What you will do :: Using the data that follows, return exactly the lines from the one that contains "red marker [544,318,638,338] -> none" through the one that contains "brown camera [216,249,245,290]", ends included.

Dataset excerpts
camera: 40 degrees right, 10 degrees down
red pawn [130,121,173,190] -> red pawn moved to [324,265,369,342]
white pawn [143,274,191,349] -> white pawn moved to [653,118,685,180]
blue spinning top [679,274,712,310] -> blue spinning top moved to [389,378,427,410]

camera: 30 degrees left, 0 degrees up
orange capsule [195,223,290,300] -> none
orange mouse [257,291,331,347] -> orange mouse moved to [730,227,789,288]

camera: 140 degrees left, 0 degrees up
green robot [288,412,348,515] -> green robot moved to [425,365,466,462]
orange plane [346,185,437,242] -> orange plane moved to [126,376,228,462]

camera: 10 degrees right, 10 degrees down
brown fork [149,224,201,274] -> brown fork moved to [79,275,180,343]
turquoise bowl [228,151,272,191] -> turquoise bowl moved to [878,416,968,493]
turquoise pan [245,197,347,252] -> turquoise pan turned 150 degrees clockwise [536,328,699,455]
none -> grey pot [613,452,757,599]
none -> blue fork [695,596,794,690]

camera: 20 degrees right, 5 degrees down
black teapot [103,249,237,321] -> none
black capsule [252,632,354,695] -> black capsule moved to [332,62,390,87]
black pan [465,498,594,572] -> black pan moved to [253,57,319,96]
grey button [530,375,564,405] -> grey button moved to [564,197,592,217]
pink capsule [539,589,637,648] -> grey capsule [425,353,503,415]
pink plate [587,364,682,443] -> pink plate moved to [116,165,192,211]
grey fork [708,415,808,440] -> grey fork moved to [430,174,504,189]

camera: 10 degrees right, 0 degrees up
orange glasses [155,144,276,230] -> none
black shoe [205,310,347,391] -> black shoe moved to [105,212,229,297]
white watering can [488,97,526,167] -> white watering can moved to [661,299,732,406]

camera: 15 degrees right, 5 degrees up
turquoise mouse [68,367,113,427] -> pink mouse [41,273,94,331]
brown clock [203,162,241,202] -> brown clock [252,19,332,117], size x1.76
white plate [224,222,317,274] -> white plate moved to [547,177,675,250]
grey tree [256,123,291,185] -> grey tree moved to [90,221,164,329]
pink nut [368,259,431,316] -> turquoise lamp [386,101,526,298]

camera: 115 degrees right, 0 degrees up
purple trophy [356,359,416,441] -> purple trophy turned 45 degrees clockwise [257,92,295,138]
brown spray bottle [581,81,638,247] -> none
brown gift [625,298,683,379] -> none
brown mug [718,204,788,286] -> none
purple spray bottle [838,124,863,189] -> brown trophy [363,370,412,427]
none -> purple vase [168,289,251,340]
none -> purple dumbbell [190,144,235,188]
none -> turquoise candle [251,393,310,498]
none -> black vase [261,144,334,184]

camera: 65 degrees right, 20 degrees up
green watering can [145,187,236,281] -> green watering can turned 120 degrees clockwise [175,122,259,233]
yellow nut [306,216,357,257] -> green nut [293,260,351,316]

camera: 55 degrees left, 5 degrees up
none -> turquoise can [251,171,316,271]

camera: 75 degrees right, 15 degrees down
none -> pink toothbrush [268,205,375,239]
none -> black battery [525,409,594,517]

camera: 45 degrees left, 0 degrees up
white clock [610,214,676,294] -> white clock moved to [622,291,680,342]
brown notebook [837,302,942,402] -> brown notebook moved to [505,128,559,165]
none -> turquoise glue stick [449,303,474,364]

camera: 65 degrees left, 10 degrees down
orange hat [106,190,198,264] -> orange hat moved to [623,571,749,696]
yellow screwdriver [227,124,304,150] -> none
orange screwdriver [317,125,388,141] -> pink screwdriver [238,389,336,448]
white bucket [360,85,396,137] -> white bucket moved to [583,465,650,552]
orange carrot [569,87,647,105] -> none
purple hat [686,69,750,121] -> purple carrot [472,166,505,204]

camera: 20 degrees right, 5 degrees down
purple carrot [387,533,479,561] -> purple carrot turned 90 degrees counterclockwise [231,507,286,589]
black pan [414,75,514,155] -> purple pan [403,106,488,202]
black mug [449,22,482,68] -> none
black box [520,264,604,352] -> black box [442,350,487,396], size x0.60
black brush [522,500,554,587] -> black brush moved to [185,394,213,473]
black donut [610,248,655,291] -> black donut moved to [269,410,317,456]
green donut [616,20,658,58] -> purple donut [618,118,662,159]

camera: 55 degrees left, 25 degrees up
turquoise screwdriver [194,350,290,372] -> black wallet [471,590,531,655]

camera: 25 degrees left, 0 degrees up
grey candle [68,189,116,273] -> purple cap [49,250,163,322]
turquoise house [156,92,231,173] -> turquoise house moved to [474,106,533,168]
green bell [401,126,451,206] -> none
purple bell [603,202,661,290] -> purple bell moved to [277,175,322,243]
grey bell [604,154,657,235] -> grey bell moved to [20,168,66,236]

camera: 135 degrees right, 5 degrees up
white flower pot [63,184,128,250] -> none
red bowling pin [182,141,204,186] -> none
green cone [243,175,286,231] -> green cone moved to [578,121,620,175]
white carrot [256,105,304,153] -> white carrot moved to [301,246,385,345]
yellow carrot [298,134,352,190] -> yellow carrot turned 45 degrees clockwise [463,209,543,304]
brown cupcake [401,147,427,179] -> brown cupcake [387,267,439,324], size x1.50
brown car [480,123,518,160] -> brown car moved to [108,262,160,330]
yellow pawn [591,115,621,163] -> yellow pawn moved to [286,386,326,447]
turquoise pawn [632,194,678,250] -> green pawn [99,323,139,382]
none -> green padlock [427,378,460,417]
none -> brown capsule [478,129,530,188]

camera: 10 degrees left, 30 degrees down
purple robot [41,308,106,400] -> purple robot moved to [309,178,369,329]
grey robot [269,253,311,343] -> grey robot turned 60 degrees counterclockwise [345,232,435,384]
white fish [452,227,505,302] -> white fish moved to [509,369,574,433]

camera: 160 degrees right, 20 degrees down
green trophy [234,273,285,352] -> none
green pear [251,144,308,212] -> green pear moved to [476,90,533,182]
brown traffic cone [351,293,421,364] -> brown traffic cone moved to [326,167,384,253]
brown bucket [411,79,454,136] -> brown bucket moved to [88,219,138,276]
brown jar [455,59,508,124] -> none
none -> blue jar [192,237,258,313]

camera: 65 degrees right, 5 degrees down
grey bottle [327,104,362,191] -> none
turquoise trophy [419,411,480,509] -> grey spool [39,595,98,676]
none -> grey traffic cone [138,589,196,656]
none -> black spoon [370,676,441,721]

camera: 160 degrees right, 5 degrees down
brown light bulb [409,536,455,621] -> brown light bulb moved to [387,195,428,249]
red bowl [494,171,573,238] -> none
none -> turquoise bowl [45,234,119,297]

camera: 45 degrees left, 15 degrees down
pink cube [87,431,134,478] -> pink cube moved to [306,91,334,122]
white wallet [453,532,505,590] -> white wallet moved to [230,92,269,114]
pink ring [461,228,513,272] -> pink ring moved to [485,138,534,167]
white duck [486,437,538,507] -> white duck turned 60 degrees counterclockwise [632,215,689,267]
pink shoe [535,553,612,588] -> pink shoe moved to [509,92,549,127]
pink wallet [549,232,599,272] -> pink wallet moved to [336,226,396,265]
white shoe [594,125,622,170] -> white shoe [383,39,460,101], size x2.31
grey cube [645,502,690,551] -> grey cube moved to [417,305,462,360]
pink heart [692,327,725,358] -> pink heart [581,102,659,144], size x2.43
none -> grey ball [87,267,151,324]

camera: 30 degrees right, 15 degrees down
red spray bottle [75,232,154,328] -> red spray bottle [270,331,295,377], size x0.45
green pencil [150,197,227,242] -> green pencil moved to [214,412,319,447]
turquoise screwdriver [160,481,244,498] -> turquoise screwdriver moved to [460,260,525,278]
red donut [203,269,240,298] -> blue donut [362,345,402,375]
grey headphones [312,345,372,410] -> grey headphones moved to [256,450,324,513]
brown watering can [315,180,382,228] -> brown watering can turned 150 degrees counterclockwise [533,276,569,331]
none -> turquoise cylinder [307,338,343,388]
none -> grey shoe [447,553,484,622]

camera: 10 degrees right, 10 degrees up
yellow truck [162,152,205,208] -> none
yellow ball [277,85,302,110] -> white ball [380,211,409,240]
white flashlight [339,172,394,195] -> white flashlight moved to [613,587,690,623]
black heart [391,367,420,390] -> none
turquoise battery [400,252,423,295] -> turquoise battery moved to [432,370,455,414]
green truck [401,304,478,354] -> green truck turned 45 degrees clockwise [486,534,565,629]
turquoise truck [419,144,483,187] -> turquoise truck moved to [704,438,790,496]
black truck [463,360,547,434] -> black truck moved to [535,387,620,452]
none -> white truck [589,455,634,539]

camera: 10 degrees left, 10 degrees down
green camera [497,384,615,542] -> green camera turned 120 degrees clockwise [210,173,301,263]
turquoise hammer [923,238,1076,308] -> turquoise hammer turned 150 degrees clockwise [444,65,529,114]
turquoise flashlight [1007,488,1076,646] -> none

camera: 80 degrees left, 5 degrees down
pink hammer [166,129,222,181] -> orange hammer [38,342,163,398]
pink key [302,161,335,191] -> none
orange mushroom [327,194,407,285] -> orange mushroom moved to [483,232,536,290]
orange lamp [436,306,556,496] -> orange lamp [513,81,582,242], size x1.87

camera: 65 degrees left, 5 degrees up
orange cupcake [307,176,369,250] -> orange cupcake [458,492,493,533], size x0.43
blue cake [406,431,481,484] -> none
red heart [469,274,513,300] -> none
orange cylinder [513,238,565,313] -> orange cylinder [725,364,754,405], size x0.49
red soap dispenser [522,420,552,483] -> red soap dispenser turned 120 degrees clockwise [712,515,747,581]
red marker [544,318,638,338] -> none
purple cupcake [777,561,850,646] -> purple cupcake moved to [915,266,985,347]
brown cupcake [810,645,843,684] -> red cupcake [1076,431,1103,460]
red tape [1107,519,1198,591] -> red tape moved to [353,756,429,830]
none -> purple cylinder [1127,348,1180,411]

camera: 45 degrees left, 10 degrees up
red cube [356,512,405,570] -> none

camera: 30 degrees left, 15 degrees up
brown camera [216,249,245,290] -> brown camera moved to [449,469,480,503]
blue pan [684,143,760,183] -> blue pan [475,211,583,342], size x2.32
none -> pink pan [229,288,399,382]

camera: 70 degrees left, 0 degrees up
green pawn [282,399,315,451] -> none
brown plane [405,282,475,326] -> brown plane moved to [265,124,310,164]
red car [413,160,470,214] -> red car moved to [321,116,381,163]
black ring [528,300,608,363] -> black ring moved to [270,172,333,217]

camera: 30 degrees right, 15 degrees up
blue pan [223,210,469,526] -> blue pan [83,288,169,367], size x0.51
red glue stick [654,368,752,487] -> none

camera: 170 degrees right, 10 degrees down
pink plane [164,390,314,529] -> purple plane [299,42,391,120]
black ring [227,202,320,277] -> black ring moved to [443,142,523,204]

Answer to this task ::
red marker [544,318,638,338] -> none
purple cupcake [777,561,850,646] -> purple cupcake moved to [915,266,985,347]
brown cupcake [810,645,843,684] -> red cupcake [1076,431,1103,460]
red tape [1107,519,1198,591] -> red tape moved to [353,756,429,830]
none -> purple cylinder [1127,348,1180,411]

camera: 45 degrees left, 10 degrees up
red cube [356,512,405,570] -> none

camera: 30 degrees left, 15 degrees up
brown camera [216,249,245,290] -> brown camera moved to [449,469,480,503]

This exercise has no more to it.